SOURCE DATA —
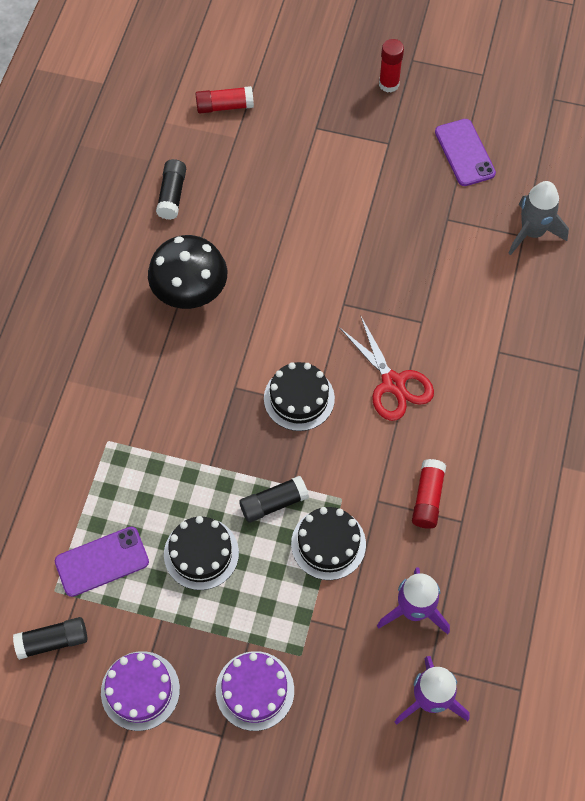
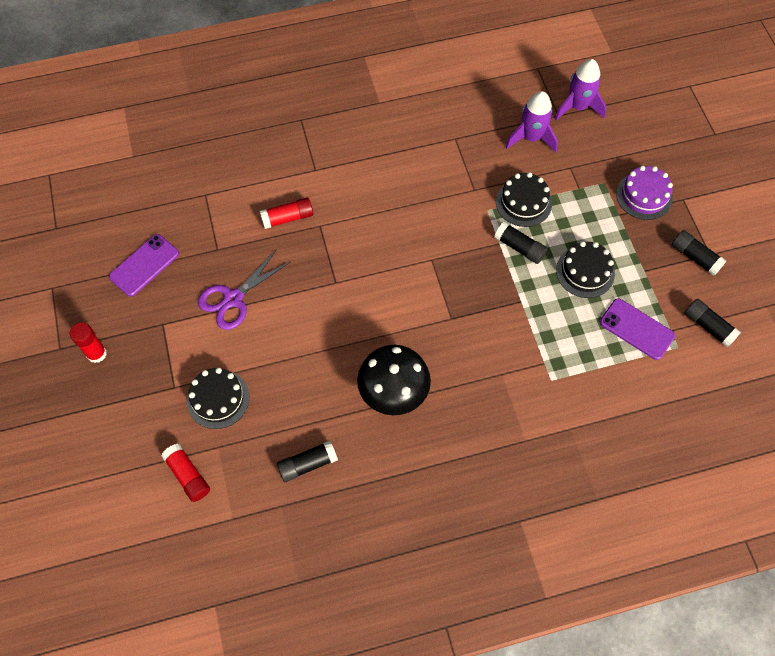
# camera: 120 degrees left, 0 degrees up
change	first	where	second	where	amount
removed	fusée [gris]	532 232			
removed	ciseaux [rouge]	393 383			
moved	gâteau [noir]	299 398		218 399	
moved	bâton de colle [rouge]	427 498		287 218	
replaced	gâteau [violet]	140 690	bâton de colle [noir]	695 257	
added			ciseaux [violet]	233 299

--

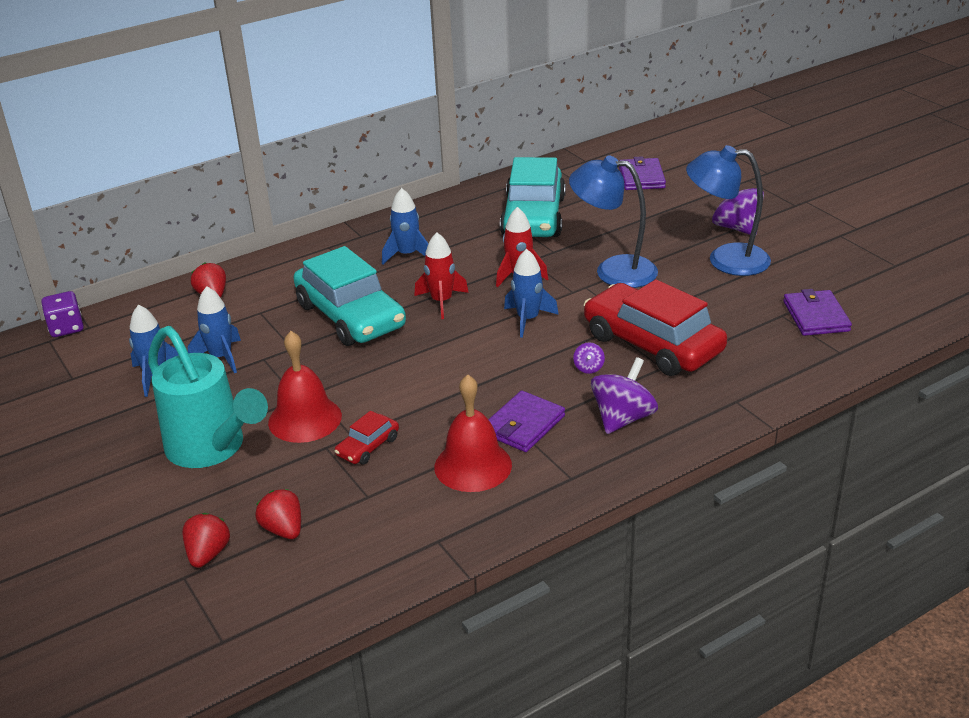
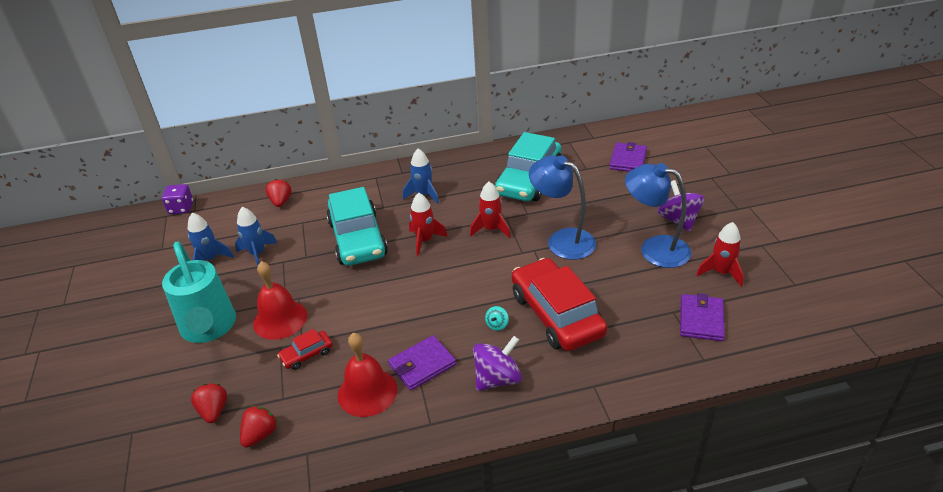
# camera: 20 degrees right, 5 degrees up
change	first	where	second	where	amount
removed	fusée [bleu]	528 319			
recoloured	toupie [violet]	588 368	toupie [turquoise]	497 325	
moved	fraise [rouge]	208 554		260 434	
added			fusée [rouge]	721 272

TASK REQUIREMENTS — Take from the listing every line in which the word "removed" appears.

TASK SOLUTION —
removed	fusée [gris]	532 232			
removed	ciseaux [rouge]	393 383			
removed	fusée [bleu]	528 319			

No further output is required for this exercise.